### TASK INSTRUCTIONS
Omit any picture, and return the remaining data exactly as written.

### GIVEN DATA
+--

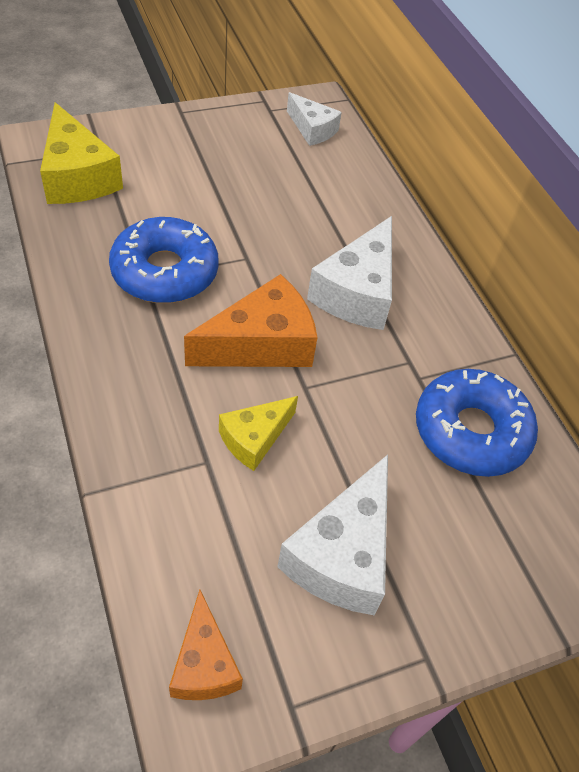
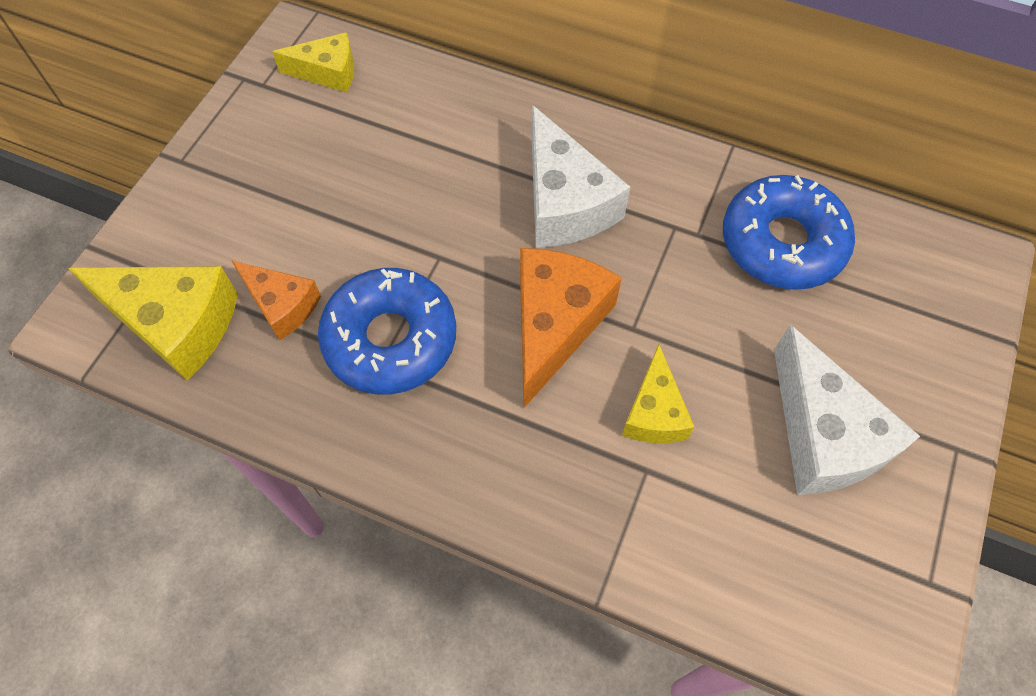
camera: 40 degrees left, 10 degrees up
(204, 663) = (845, 623): orange cheese -> orange cheese (281, 305)
(312, 129) = (327, 72): white cheese -> yellow cheese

+--

### RESULT
camera: 40 degrees left, 10 degrees up
(204, 663) = (845, 623): orange cheese -> orange cheese (281, 305)
(312, 129) = (327, 72): white cheese -> yellow cheese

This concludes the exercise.